### EXERCISE:
One part of the entries below is wanted: the lines from the one containing "blue nut: 5 -> 0" through the one containing "green phone: 1 -> 0". Write those out exactly and nothing else.

-- SOURCE INFORMATION follows --

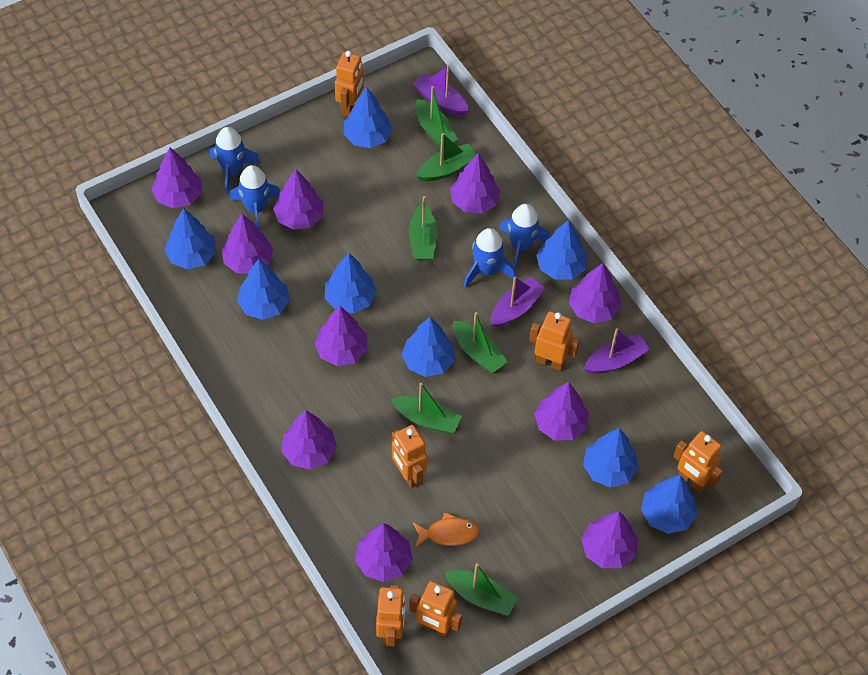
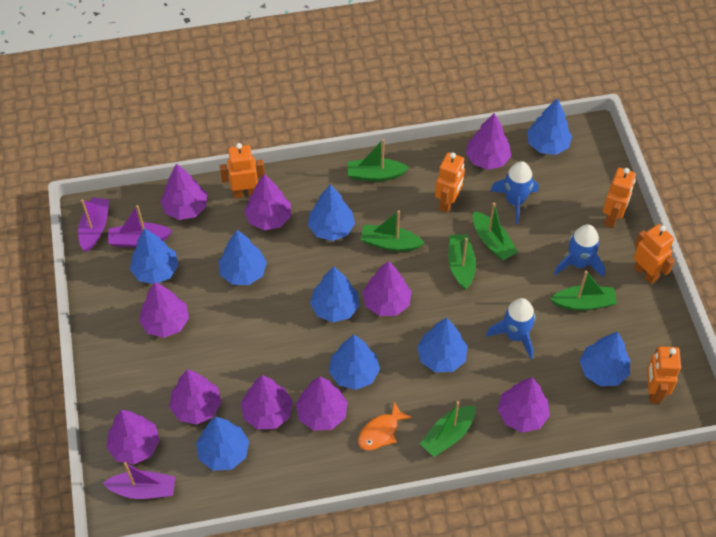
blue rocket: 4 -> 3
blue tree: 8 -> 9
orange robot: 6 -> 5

-- SOURCE INFORMATION concluded --
-- SOURCE INFORMATION follows --

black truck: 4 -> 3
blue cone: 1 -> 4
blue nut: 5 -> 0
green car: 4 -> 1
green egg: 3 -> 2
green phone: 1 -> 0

-- SOURCE INFORMATION concluded --
-- SOURCE INFORMATION follows --

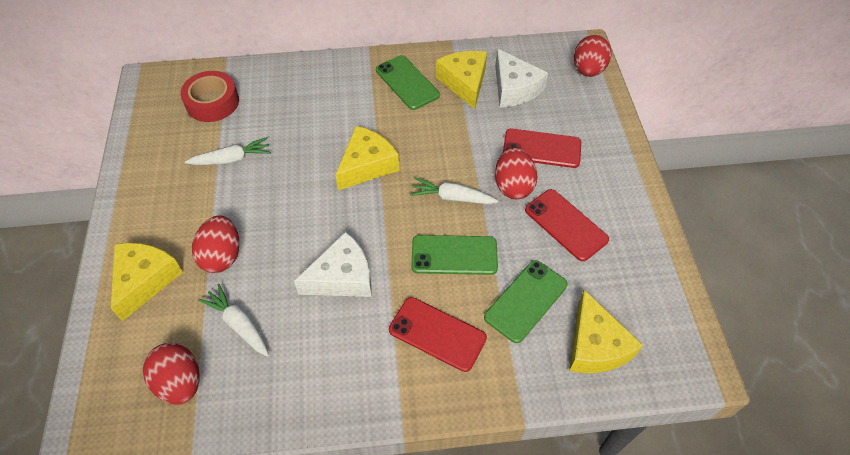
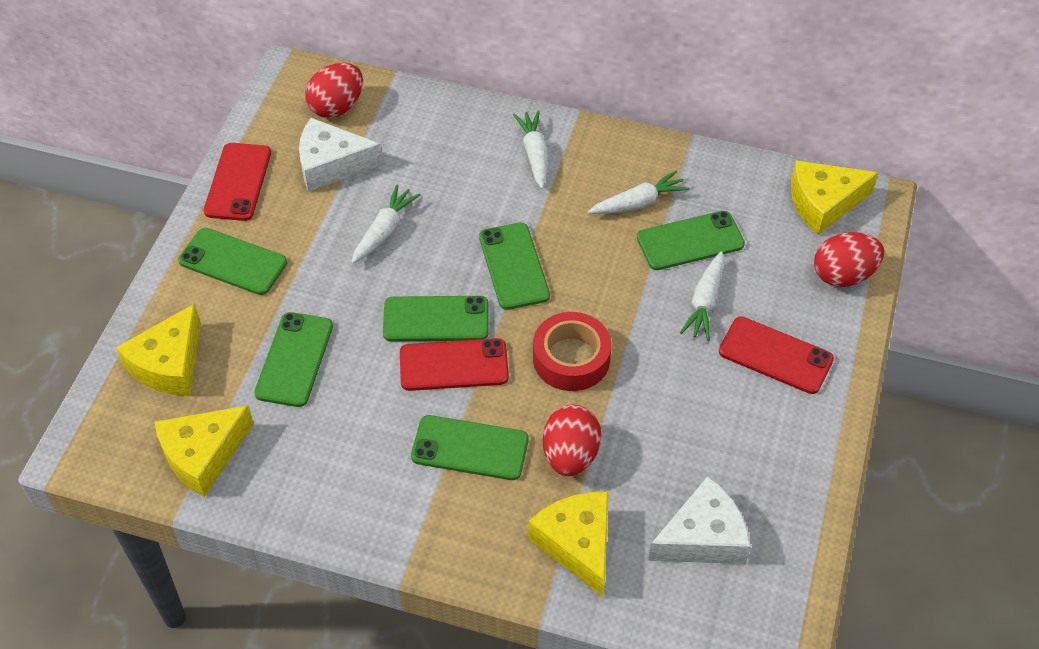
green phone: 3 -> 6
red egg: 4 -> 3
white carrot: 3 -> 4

-- SOURCE INFORMATION concluded --

### FINAL ANSWER:
blue nut: 5 -> 0
green car: 4 -> 1
green egg: 3 -> 2
green phone: 1 -> 0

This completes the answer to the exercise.